■ **Exercise requirements**
Show every line of the records below that contains the word "none".

■ **Extracted data**
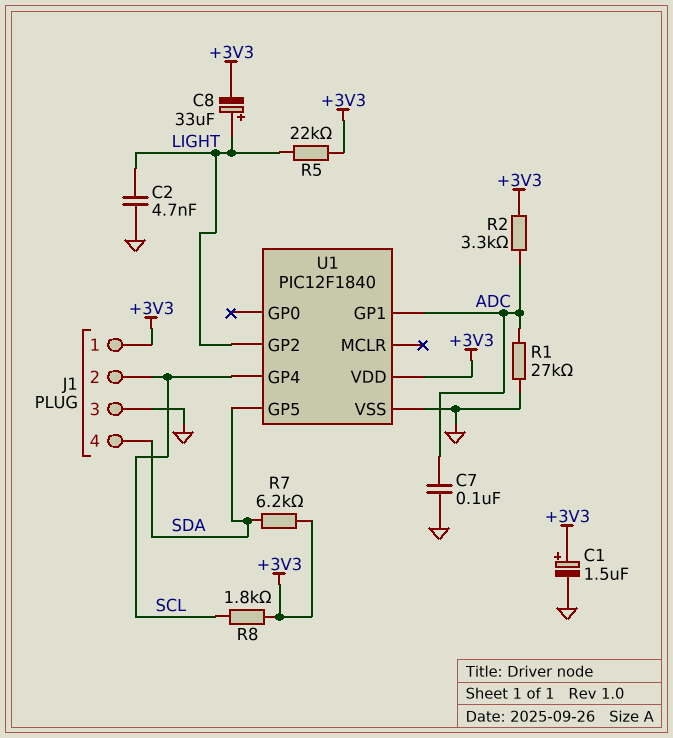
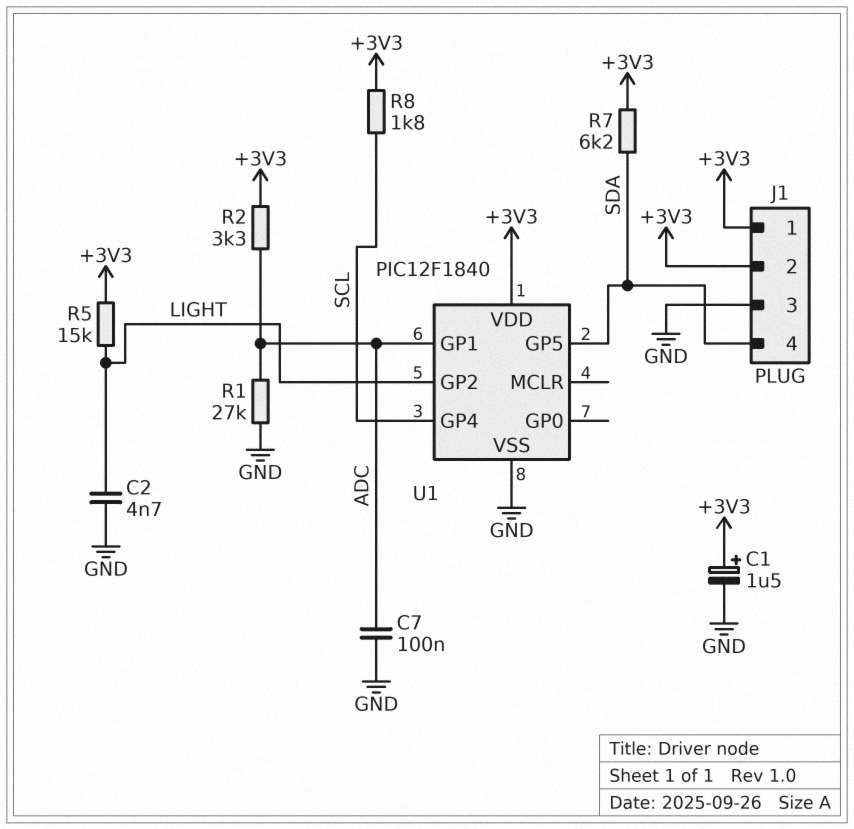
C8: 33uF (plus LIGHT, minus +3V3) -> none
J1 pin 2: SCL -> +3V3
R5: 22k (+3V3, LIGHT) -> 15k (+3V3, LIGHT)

==

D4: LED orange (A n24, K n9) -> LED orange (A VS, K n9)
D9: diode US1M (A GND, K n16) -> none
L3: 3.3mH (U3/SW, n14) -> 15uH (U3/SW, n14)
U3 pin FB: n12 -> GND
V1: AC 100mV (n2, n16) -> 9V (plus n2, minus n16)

■ **Exercise result**
C8: 33uF (plus LIGHT, minus +3V3) -> none
D9: diode US1M (A GND, K n16) -> none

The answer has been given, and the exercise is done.